What is needed> Take everything from the line containing "paper at center?" down to the line containing "Answer: (D)" in the data below. Rewrite those lines with each "matte red t-shirt" changed to "matte red sweater" and nothing else altered, and give only those lines.
Supplied data below:
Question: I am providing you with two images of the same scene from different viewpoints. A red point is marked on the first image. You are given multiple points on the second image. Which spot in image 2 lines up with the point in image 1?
End of Supplied data.
Supplied data below:
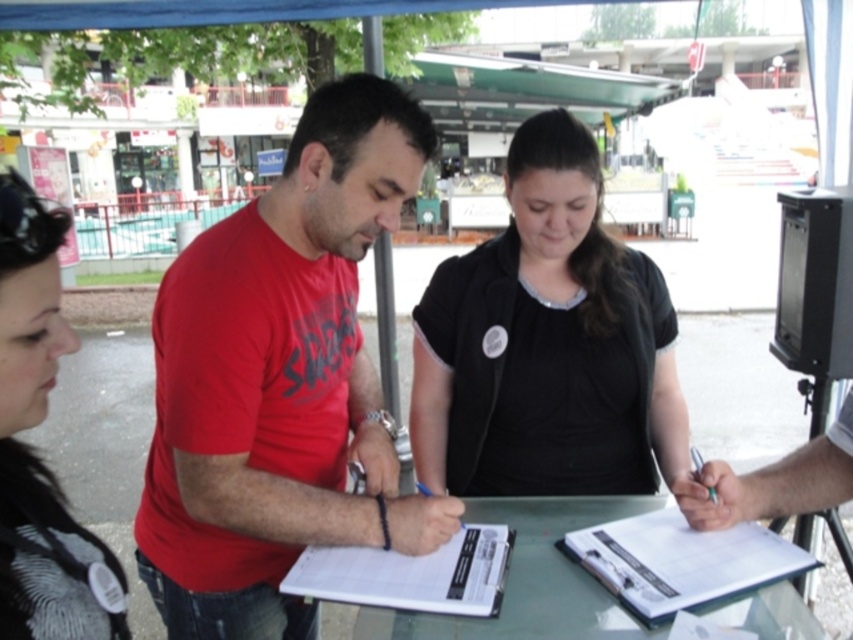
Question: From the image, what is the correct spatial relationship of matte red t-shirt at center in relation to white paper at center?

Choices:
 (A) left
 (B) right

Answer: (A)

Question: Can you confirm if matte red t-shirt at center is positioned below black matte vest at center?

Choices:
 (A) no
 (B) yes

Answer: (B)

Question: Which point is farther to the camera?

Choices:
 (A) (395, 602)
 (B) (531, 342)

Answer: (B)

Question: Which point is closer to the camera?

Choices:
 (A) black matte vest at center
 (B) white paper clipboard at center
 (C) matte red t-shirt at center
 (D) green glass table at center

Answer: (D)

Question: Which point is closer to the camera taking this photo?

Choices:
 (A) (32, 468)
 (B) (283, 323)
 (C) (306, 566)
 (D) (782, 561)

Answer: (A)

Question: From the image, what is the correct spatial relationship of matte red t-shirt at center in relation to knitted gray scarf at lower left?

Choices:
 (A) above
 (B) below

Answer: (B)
End of Supplied data.
Output for this exercise>
Question: From the image, what is the correct spatial relationship of matte red sweater at center in relation to white paper at center?

Choices:
 (A) left
 (B) right

Answer: (A)

Question: Can you confirm if matte red sweater at center is positioned below black matte vest at center?

Choices:
 (A) no
 (B) yes

Answer: (B)

Question: Which point is farther to the camera?

Choices:
 (A) (395, 602)
 (B) (531, 342)

Answer: (B)

Question: Which point is closer to the camera?

Choices:
 (A) black matte vest at center
 (B) white paper clipboard at center
 (C) matte red sweater at center
 (D) green glass table at center

Answer: (D)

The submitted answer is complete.